Data for analysis
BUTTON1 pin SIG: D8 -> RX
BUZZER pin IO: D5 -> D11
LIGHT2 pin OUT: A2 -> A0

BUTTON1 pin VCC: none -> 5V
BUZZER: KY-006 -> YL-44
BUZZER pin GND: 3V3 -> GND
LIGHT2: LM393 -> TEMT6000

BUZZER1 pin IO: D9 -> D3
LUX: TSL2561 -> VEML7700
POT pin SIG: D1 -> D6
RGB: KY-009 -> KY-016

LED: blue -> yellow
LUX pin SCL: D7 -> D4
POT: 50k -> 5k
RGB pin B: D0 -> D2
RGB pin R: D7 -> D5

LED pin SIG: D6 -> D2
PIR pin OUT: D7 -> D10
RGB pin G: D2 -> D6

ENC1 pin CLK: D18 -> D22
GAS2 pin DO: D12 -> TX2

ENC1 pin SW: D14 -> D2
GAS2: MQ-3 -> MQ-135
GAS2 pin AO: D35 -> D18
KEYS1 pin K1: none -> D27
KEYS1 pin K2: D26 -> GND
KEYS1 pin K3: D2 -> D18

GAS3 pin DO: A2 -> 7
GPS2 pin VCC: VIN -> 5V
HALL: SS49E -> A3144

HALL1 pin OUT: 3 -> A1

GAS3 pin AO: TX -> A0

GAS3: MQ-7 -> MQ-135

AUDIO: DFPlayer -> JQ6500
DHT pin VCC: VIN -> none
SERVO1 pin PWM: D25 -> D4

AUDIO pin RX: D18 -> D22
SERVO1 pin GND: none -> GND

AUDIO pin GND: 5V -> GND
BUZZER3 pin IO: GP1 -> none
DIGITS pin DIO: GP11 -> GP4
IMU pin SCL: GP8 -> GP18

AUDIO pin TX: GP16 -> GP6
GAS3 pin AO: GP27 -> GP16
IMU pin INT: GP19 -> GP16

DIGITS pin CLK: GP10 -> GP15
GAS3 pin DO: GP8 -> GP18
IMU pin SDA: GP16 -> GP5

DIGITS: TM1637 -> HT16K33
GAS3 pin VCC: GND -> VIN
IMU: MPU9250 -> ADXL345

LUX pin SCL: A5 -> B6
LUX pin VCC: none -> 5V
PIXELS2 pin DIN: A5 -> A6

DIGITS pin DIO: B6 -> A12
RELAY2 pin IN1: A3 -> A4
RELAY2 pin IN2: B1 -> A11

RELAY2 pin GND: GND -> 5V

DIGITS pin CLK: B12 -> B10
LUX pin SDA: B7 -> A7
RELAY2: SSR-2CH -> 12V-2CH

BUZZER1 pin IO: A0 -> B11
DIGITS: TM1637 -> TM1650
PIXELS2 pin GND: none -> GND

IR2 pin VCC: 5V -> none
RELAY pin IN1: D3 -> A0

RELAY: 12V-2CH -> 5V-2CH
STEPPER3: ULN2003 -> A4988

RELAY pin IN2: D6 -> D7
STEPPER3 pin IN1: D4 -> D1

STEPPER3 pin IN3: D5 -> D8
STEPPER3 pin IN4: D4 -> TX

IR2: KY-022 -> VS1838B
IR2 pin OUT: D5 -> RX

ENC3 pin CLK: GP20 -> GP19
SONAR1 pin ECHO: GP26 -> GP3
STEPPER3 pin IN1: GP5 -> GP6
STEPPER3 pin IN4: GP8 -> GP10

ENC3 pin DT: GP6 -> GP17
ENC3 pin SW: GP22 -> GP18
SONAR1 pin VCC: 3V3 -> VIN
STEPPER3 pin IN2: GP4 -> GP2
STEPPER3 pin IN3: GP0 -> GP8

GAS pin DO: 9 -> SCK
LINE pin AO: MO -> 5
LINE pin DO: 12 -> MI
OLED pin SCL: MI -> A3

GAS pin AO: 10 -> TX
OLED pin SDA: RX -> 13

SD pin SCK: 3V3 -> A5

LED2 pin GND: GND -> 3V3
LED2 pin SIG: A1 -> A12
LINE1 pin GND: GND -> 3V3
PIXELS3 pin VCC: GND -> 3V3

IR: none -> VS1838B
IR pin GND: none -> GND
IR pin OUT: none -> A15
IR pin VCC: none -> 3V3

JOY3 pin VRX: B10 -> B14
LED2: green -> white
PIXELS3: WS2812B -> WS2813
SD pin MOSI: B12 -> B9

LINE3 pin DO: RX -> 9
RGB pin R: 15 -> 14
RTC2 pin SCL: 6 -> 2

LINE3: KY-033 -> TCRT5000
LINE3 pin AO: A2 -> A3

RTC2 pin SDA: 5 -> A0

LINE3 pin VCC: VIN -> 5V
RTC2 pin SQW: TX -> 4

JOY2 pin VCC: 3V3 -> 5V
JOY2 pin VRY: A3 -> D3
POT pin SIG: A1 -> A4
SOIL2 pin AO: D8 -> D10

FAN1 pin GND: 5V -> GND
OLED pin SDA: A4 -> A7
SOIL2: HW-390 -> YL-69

Exercise directions
Beginning with the line above that contains "DHT pin VCC: VIN -> none", copy each line exactly up to and including the line that contains "GAS3 pin DO: GP8 -> GP18", and go no further.

Written answer
DHT pin VCC: VIN -> none
SERVO1 pin PWM: D25 -> D4

AUDIO pin RX: D18 -> D22
SERVO1 pin GND: none -> GND

AUDIO pin GND: 5V -> GND
BUZZER3 pin IO: GP1 -> none
DIGITS pin DIO: GP11 -> GP4
IMU pin SCL: GP8 -> GP18

AUDIO pin TX: GP16 -> GP6
GAS3 pin AO: GP27 -> GP16
IMU pin INT: GP19 -> GP16

DIGITS pin CLK: GP10 -> GP15
GAS3 pin DO: GP8 -> GP18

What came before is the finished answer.